[Multi-step shape changes]
- - - -

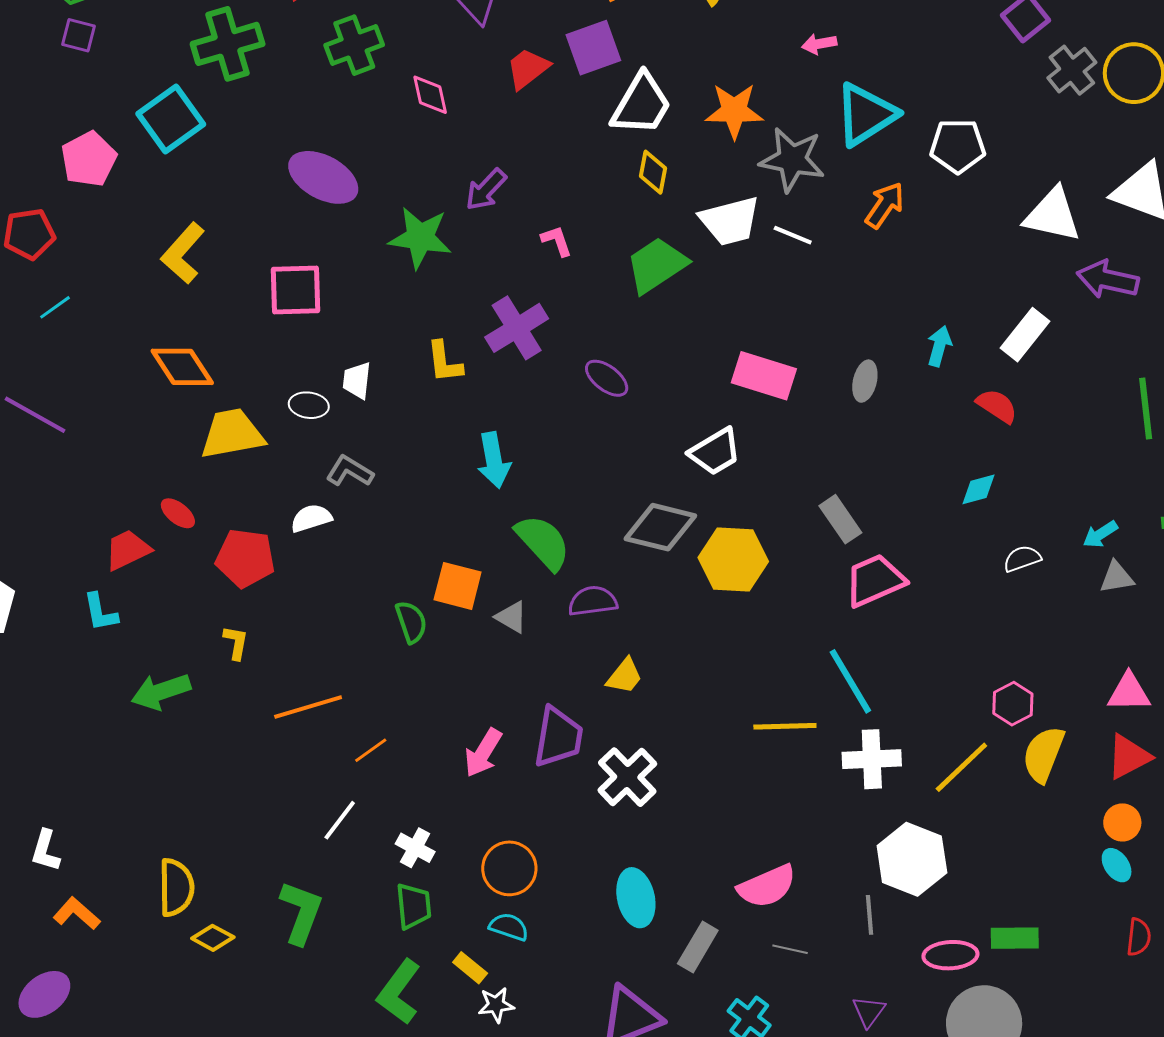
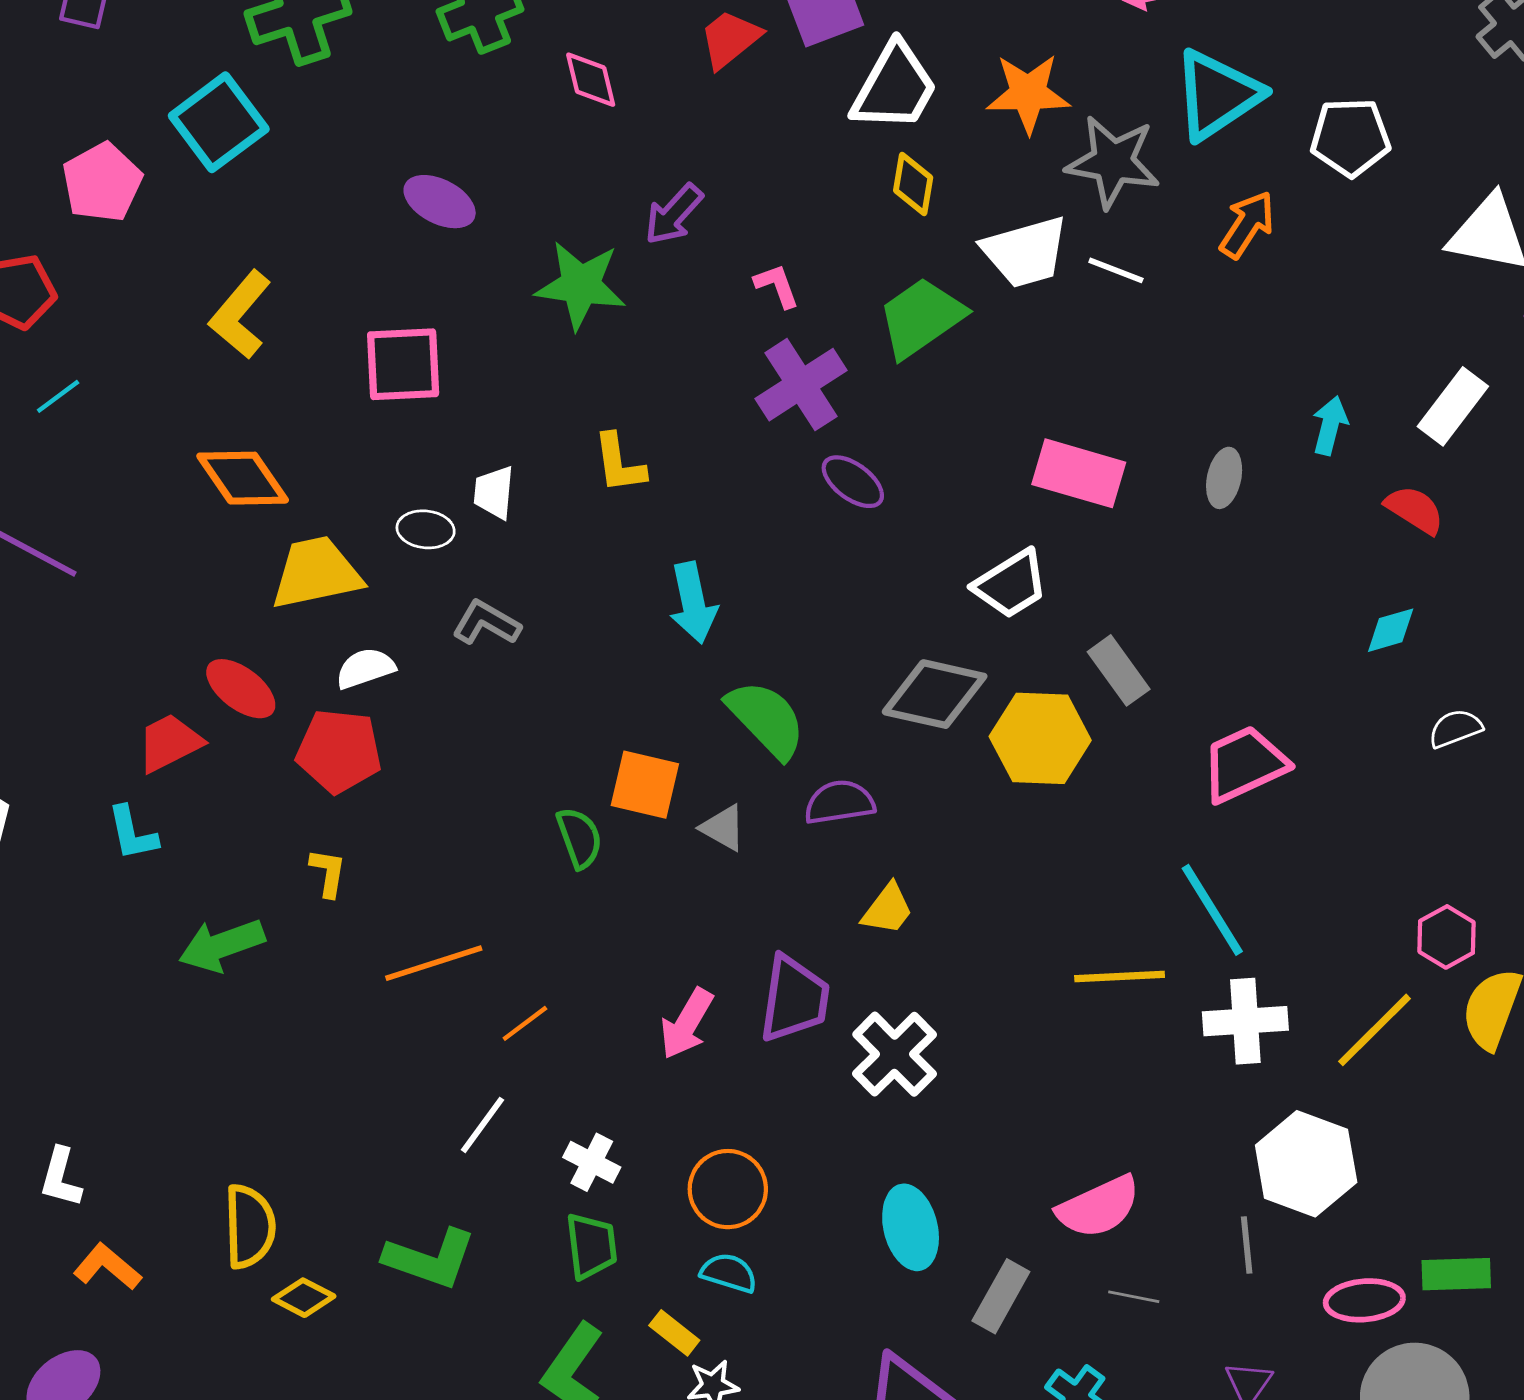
purple ellipse: (323, 177) -> (440, 202), size x0.7
purple cross: (517, 328) -> (801, 385), moved
red ellipse: (178, 513) -> (241, 689), size x1.4
white semicircle: (311, 518) -> (365, 668), moved
gray rectangle: (840, 519) -> (1119, 670), moved
green L-shape: (301, 913) -> (430, 1259), turned 90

- - - -

Task requirements: Your answer must be the entries repeated exactly, with no pictures.

Exercise result:
purple ellipse: (323, 177) -> (440, 202), size x0.7
purple cross: (517, 328) -> (801, 385), moved
red ellipse: (178, 513) -> (241, 689), size x1.4
white semicircle: (311, 518) -> (365, 668), moved
gray rectangle: (840, 519) -> (1119, 670), moved
green L-shape: (301, 913) -> (430, 1259), turned 90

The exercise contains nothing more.